=== ASSIGNMENT ===
From start to end, write out the following data exactly, apart from its images.

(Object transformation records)
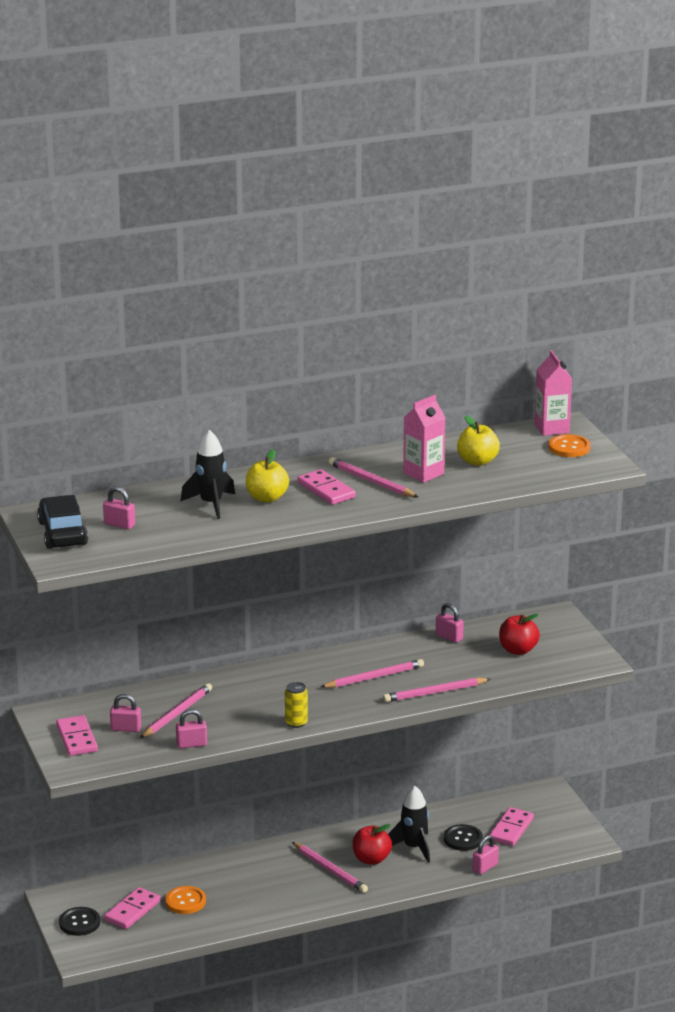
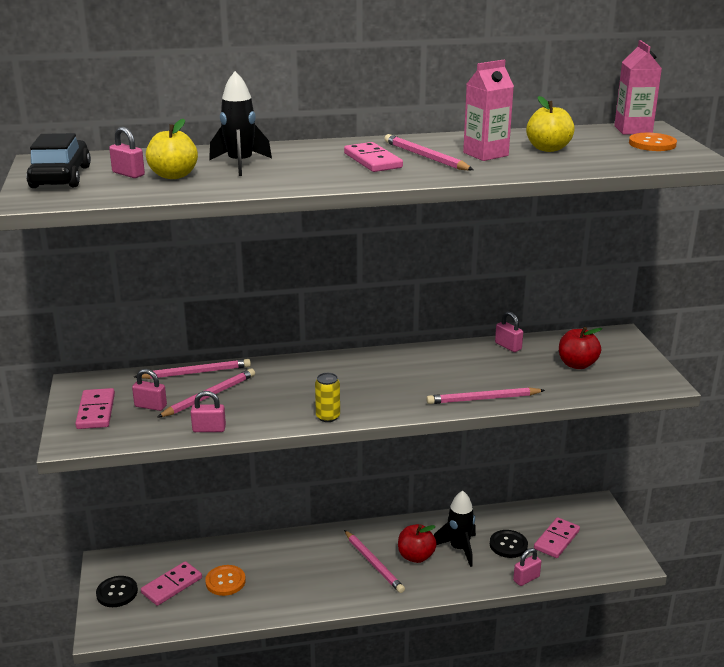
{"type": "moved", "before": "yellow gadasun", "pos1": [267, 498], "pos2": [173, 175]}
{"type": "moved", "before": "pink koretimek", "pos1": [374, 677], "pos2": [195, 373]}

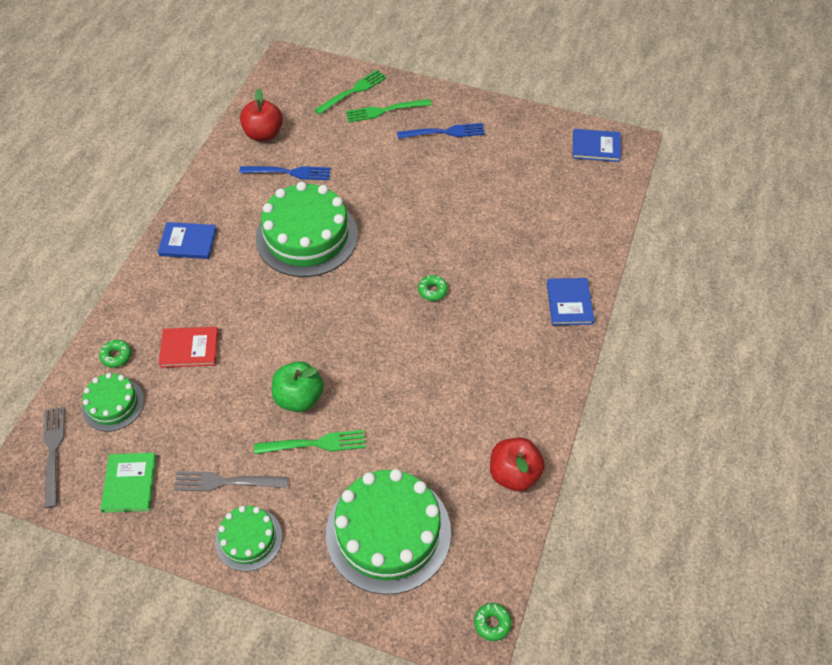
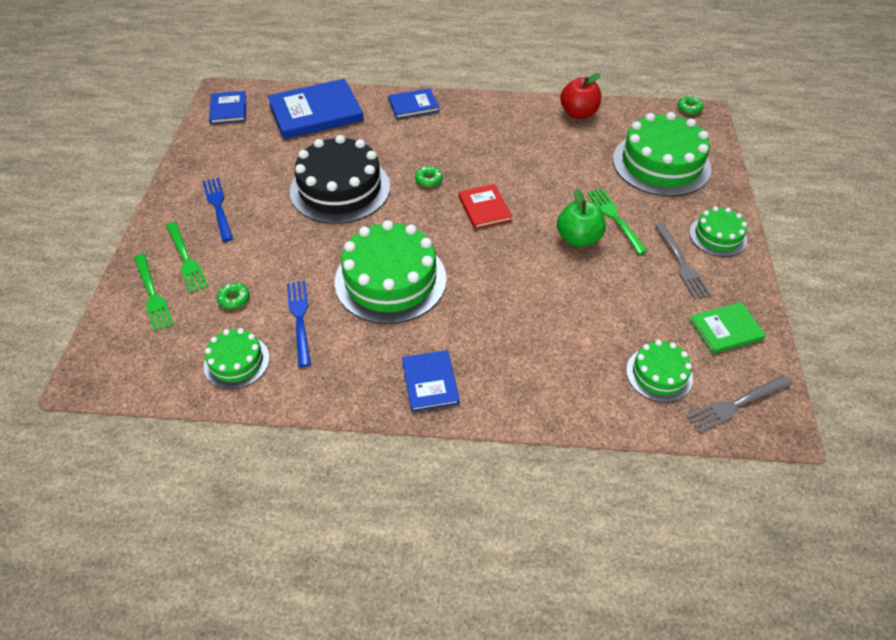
{"type": "moved", "before": "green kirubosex", "pos1": [116, 356], "pos2": [234, 299]}
{"type": "moved", "before": "red gupubel", "pos1": [189, 348], "pos2": [484, 208]}
{"type": "replaced", "before": "red gadasun", "after": "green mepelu", "pos1": [263, 134], "pos2": [236, 362]}
{"type": "turned", "before": "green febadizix", "pos1": [353, 91], "pos2": [152, 294], "turn": -150}
{"type": "added", "after": "blue gupubel", "pos2": [316, 112]}
{"type": "added", "after": "black mepelu", "pos2": [340, 189]}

=== TASK SOLUTION ===
{"type": "moved", "before": "yellow gadasun", "pos1": [267, 498], "pos2": [173, 175]}
{"type": "moved", "before": "pink koretimek", "pos1": [374, 677], "pos2": [195, 373]}

{"type": "moved", "before": "green kirubosex", "pos1": [116, 356], "pos2": [234, 299]}
{"type": "moved", "before": "red gupubel", "pos1": [189, 348], "pos2": [484, 208]}
{"type": "replaced", "before": "red gadasun", "after": "green mepelu", "pos1": [263, 134], "pos2": [236, 362]}
{"type": "turned", "before": "green febadizix", "pos1": [353, 91], "pos2": [152, 294], "turn": -150}
{"type": "added", "after": "blue gupubel", "pos2": [316, 112]}
{"type": "added", "after": "black mepelu", "pos2": [340, 189]}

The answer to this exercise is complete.